* **Your objective**
Return all lines in the data where the string "purple" can be found.

(Coordinate-based change listings)

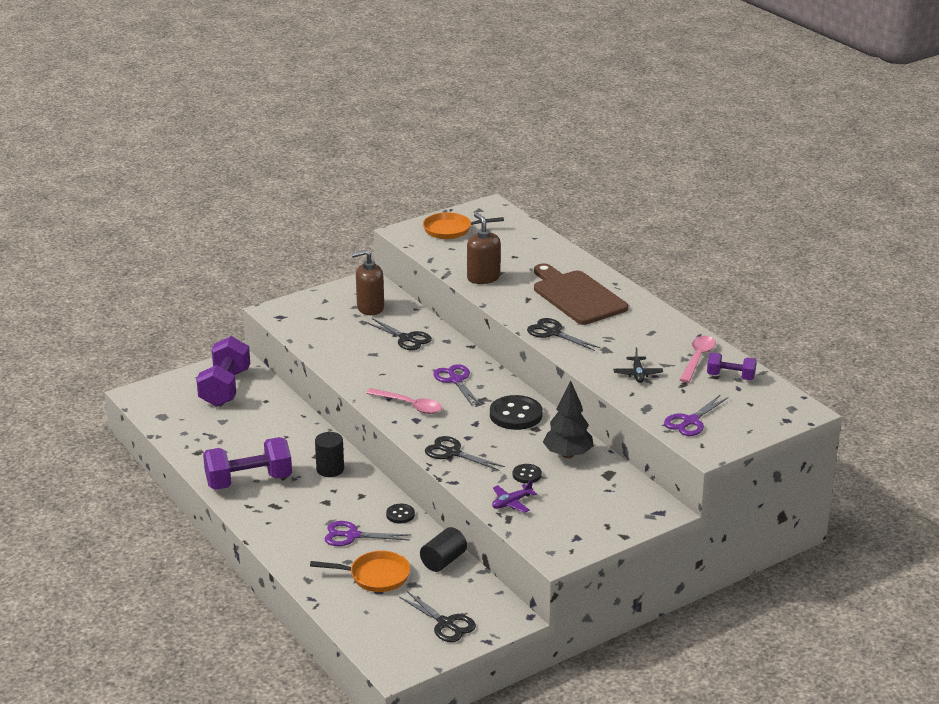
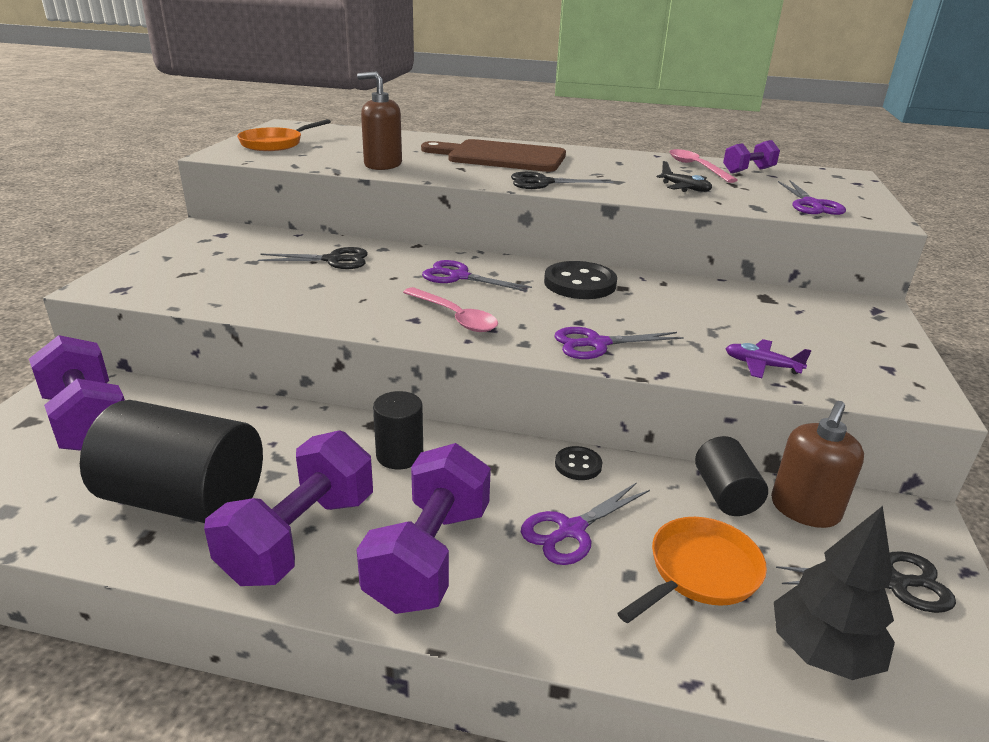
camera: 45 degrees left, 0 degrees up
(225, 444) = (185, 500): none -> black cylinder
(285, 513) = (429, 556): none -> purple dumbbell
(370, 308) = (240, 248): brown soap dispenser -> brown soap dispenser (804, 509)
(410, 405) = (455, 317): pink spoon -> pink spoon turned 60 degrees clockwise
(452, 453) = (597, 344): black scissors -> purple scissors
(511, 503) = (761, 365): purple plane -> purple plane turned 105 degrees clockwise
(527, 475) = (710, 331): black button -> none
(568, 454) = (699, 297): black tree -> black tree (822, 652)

* **Output below**
(285, 513) = (429, 556): none -> purple dumbbell
(452, 453) = (597, 344): black scissors -> purple scissors
(511, 503) = (761, 365): purple plane -> purple plane turned 105 degrees clockwise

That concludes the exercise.